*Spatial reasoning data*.

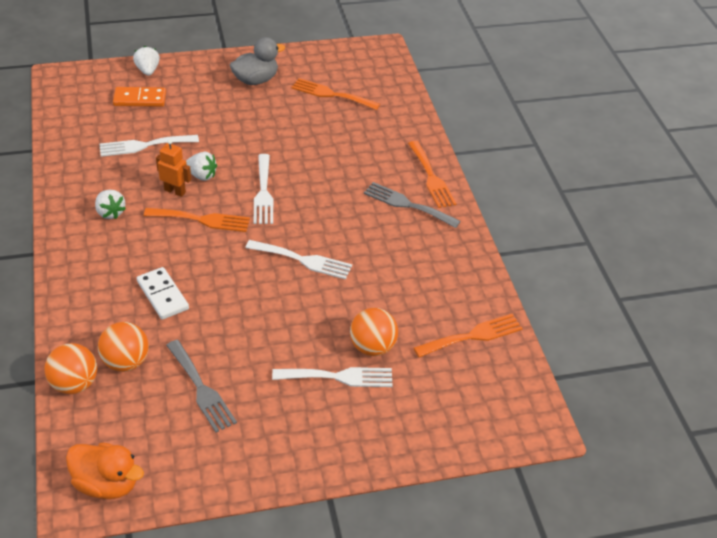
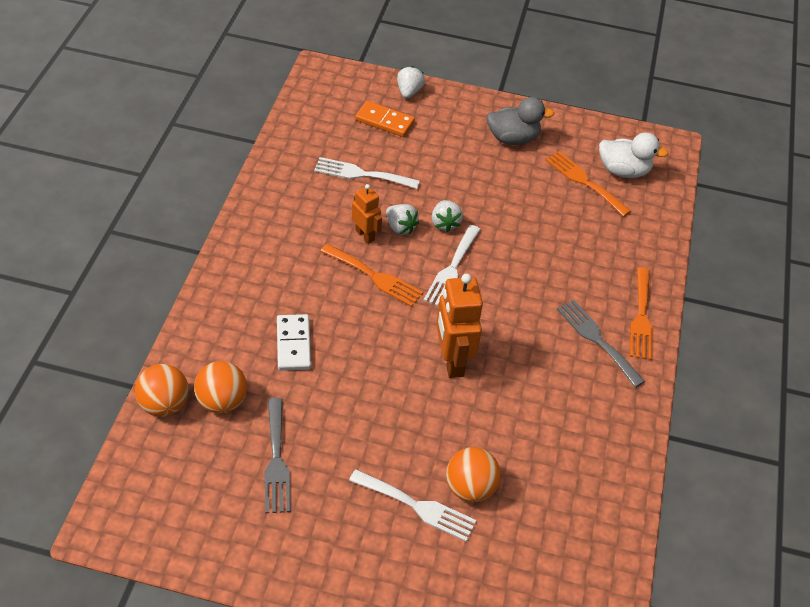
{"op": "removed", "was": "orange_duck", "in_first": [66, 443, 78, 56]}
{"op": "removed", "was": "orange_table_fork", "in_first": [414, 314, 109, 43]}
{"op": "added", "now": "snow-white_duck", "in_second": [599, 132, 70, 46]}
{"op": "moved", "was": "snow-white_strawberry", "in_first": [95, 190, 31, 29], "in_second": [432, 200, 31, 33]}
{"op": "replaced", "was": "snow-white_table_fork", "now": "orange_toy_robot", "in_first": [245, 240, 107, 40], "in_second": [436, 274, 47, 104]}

*Task objective*. List every line in the records above that contains the word "removed".

*Answer to the exercise*.
{"op": "removed", "was": "orange_duck", "in_first": [66, 443, 78, 56]}
{"op": "removed", "was": "orange_table_fork", "in_first": [414, 314, 109, 43]}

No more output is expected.